## ACTIVITY:
Repeat every record exactly as written, but leave out the pictures.
[[ MATERIAL SHOWN, beginning ]]
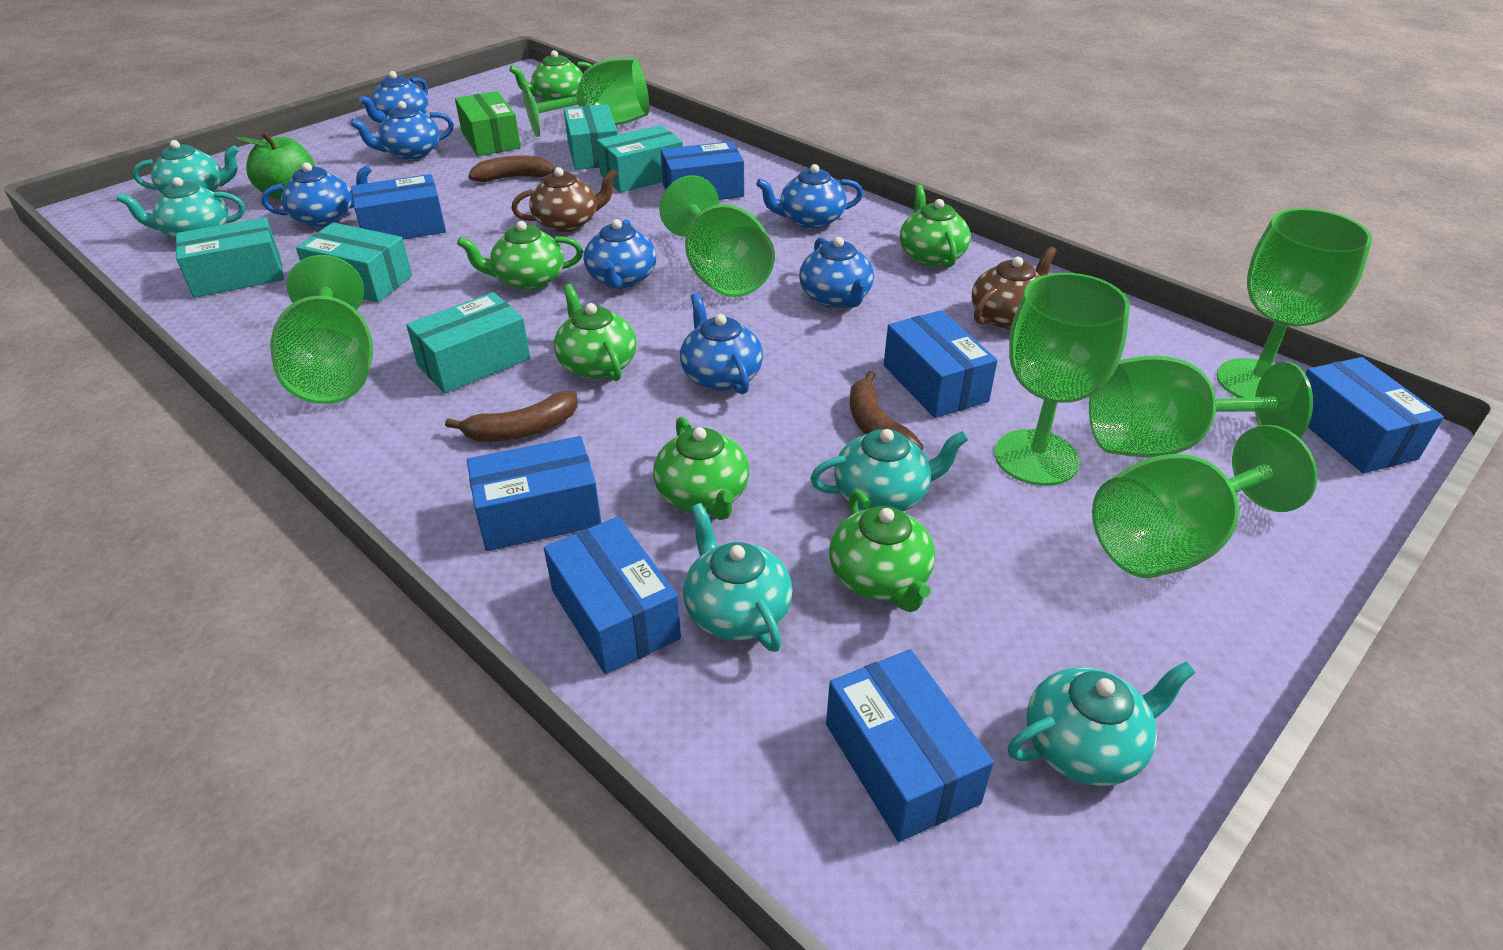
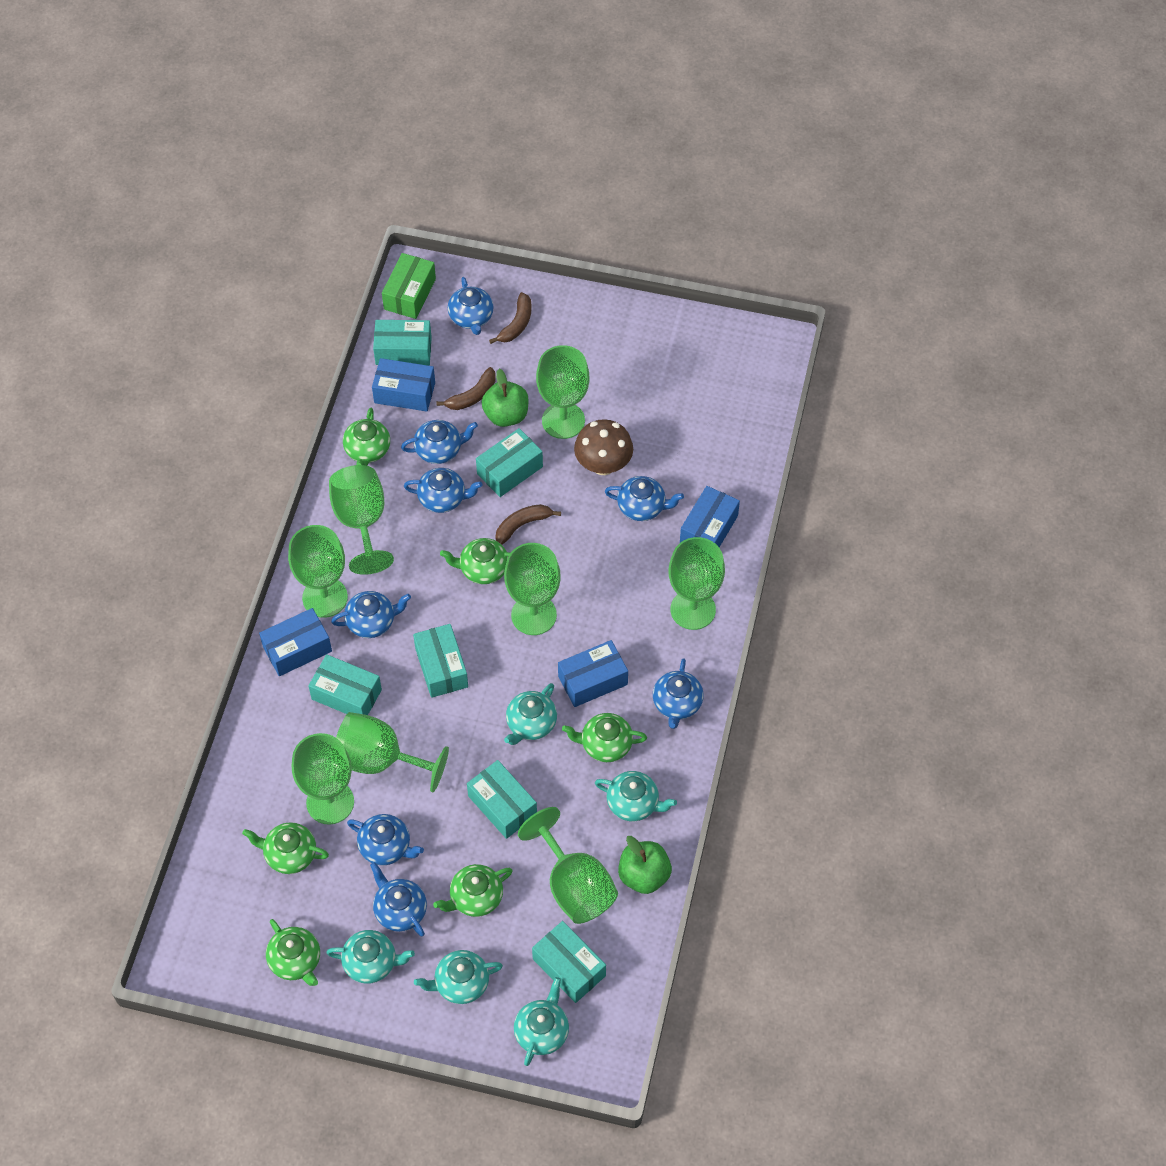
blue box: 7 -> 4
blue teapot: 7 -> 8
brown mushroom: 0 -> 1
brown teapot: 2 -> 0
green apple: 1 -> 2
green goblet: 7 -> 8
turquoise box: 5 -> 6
[[ MATERIAL SHOWN, end ]]
## WRITTEN REPLY:
blue box: 7 -> 4
blue teapot: 7 -> 8
brown mushroom: 0 -> 1
brown teapot: 2 -> 0
green apple: 1 -> 2
green goblet: 7 -> 8
turquoise box: 5 -> 6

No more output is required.